## DATASET CONTENT
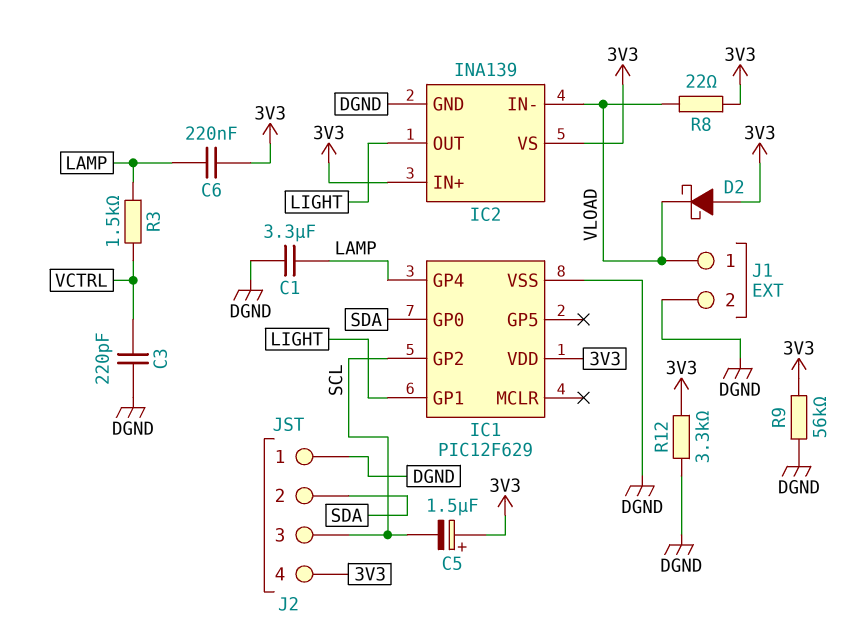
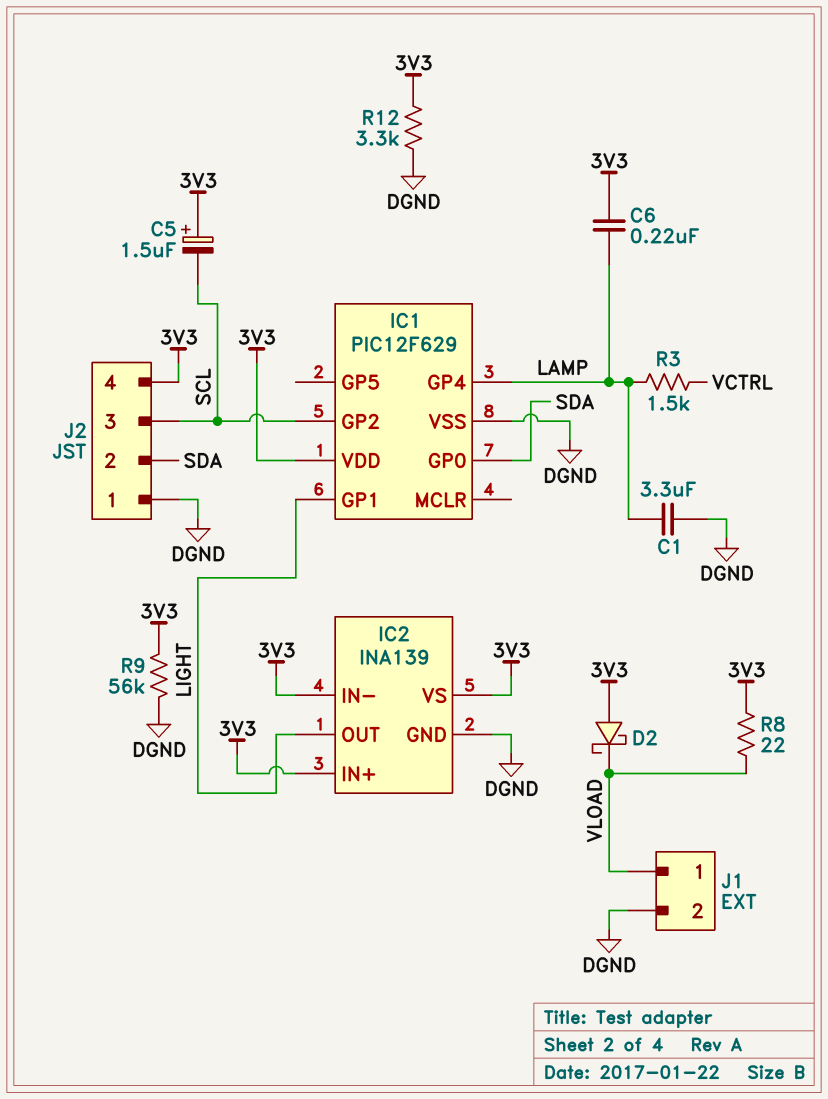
C3: 220pF (DGND, VCTRL) -> none
IC2 pin IN-: VLOAD -> 3V3

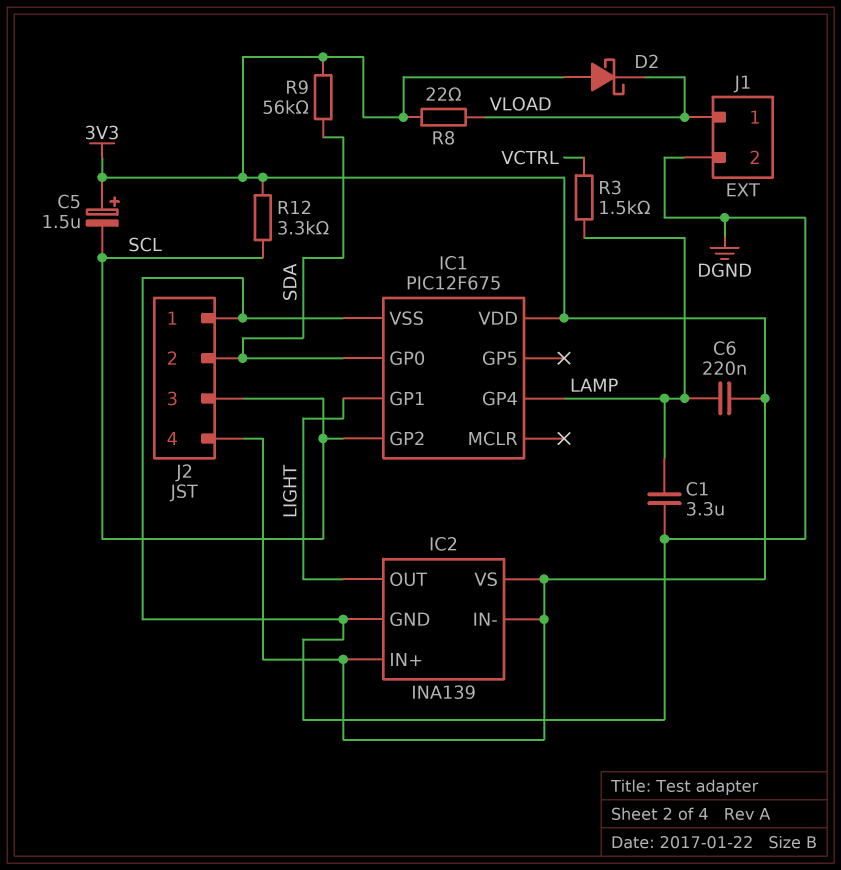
IC1: PIC12F629 -> PIC12F675
R9: 56k (3V3, DGND) -> 56k (3V3, SDA)
R12: 3.3k (3V3, DGND) -> 3.3k (3V3, SCL)

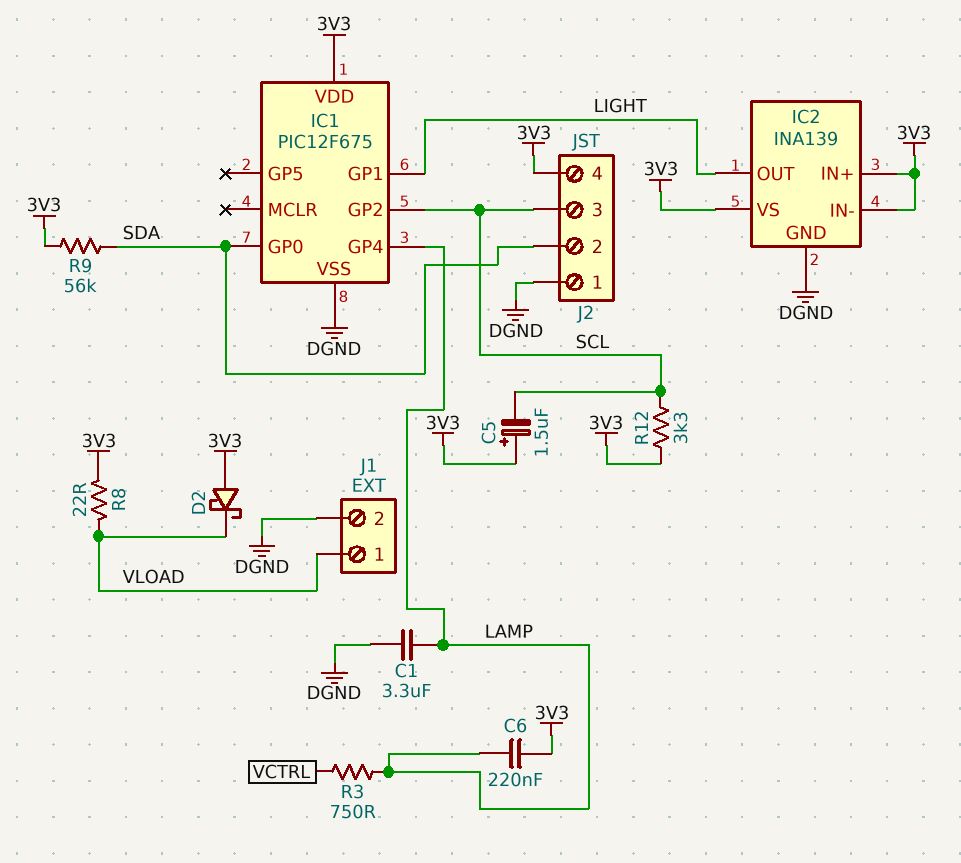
R3: 1.5k (LAMP, VCTRL) -> 750 (LAMP, VCTRL)

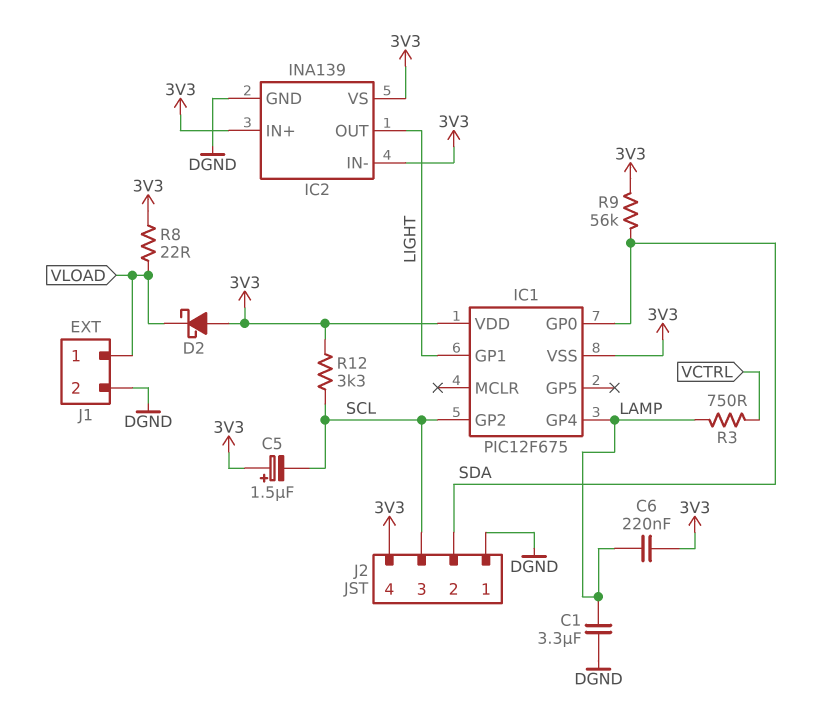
IC1 pin VSS: DGND -> 3V3

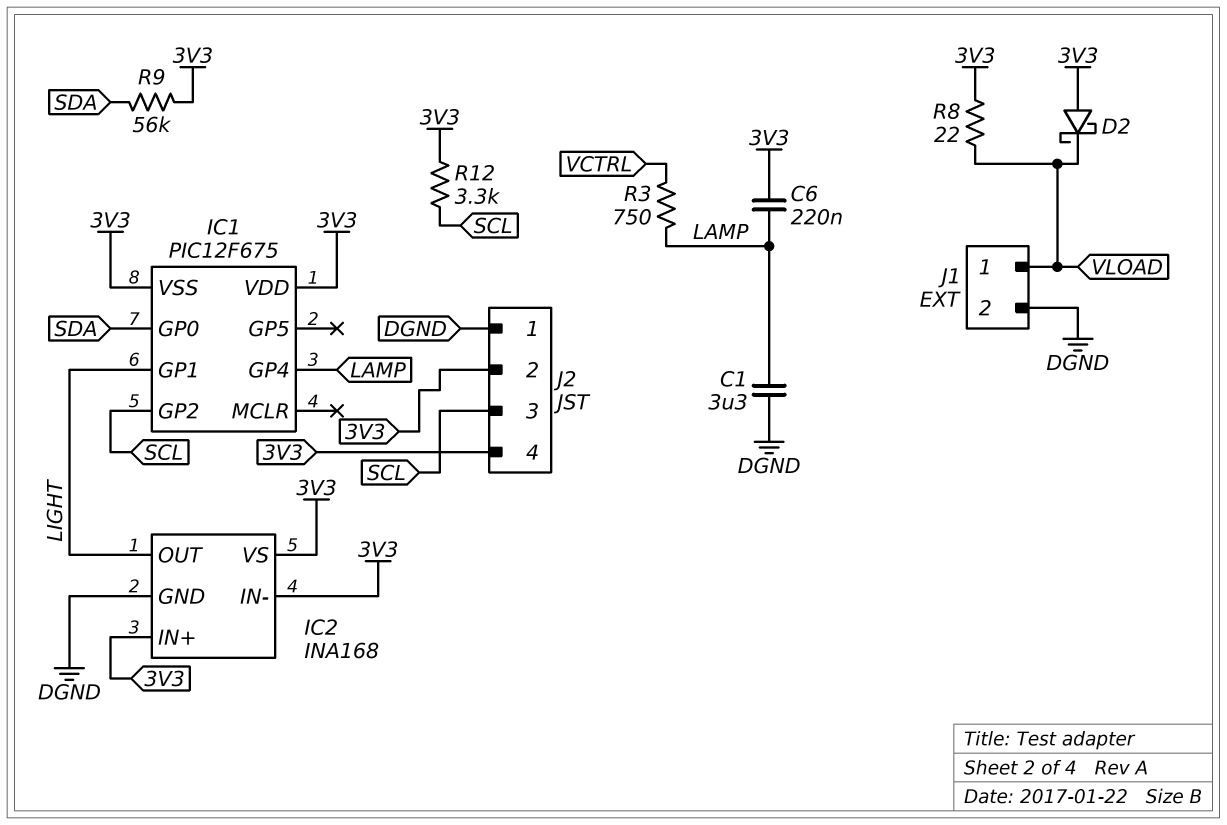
C5: 1.5uF (plus 3V3, minus SCL) -> none
IC2: INA139 -> INA168
J2 pin 2: SDA -> 3V3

## TASK DIRECTIONS
Write out the data above in full and exactly, but without the pictures.

## EXERCISE ANSWER
C3: 220pF (DGND, VCTRL) -> none
IC2 pin IN-: VLOAD -> 3V3

IC1: PIC12F629 -> PIC12F675
R9: 56k (3V3, DGND) -> 56k (3V3, SDA)
R12: 3.3k (3V3, DGND) -> 3.3k (3V3, SCL)

R3: 1.5k (LAMP, VCTRL) -> 750 (LAMP, VCTRL)

IC1 pin VSS: DGND -> 3V3

C5: 1.5uF (plus 3V3, minus SCL) -> none
IC2: INA139 -> INA168
J2 pin 2: SDA -> 3V3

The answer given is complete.